# [PROBLEM TO SOLVE]
For each line below that includes the string "swapped", show the whole line.

# [RECORDS FOR THE EXERCISE]
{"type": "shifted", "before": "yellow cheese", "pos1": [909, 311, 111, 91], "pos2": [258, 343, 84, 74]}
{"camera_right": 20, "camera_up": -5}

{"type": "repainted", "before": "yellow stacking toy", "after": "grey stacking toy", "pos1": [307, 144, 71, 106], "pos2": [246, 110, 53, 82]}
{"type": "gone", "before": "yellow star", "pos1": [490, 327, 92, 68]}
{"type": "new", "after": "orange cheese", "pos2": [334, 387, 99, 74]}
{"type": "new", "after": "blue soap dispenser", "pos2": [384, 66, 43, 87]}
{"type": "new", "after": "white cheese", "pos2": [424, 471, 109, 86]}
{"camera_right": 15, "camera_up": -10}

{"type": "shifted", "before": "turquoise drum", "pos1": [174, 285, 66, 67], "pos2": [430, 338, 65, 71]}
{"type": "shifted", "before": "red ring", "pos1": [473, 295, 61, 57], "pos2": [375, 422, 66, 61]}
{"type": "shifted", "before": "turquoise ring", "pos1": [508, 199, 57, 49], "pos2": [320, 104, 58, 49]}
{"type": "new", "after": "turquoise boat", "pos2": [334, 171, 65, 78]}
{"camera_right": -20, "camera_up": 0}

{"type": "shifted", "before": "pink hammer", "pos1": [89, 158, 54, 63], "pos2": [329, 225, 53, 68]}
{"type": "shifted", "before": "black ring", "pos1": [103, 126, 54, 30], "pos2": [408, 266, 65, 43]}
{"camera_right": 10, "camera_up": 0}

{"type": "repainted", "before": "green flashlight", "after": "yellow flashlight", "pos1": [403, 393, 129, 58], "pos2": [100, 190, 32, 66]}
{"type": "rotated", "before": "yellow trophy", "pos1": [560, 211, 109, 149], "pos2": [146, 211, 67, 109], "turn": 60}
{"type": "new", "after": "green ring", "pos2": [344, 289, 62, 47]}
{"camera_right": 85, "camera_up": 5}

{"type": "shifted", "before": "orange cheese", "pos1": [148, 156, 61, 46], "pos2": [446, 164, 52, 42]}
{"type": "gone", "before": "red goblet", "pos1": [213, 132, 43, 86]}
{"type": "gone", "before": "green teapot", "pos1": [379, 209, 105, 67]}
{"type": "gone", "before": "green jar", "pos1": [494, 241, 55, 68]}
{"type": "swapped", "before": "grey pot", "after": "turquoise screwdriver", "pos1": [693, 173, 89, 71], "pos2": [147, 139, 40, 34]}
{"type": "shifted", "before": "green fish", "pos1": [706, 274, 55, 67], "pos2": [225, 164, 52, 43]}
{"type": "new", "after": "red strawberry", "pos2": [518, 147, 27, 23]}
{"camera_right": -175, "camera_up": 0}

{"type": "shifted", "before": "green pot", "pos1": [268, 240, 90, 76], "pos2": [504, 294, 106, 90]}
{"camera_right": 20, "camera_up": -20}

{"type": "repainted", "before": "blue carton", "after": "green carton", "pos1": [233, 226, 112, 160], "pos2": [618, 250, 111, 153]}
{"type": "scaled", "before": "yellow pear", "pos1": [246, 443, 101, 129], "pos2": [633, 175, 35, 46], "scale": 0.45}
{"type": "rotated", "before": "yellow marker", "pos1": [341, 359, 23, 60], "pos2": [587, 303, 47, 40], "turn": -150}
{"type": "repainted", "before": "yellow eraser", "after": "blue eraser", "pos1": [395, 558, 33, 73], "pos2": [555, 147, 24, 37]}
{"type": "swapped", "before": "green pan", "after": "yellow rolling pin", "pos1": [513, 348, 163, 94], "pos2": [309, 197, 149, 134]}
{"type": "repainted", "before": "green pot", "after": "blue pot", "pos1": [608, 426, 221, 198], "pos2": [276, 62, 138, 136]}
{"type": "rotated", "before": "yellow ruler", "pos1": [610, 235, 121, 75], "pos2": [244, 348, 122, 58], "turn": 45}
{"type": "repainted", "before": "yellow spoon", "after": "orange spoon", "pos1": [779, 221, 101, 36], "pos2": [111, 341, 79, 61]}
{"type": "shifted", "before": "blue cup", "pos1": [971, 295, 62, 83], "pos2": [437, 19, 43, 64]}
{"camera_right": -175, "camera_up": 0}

# [RESULT]
{"type": "swapped", "before": "grey pot", "after": "turquoise screwdriver", "pos1": [693, 173, 89, 71], "pos2": [147, 139, 40, 34]}
{"type": "swapped", "before": "green pan", "after": "yellow rolling pin", "pos1": [513, 348, 163, 94], "pos2": [309, 197, 149, 134]}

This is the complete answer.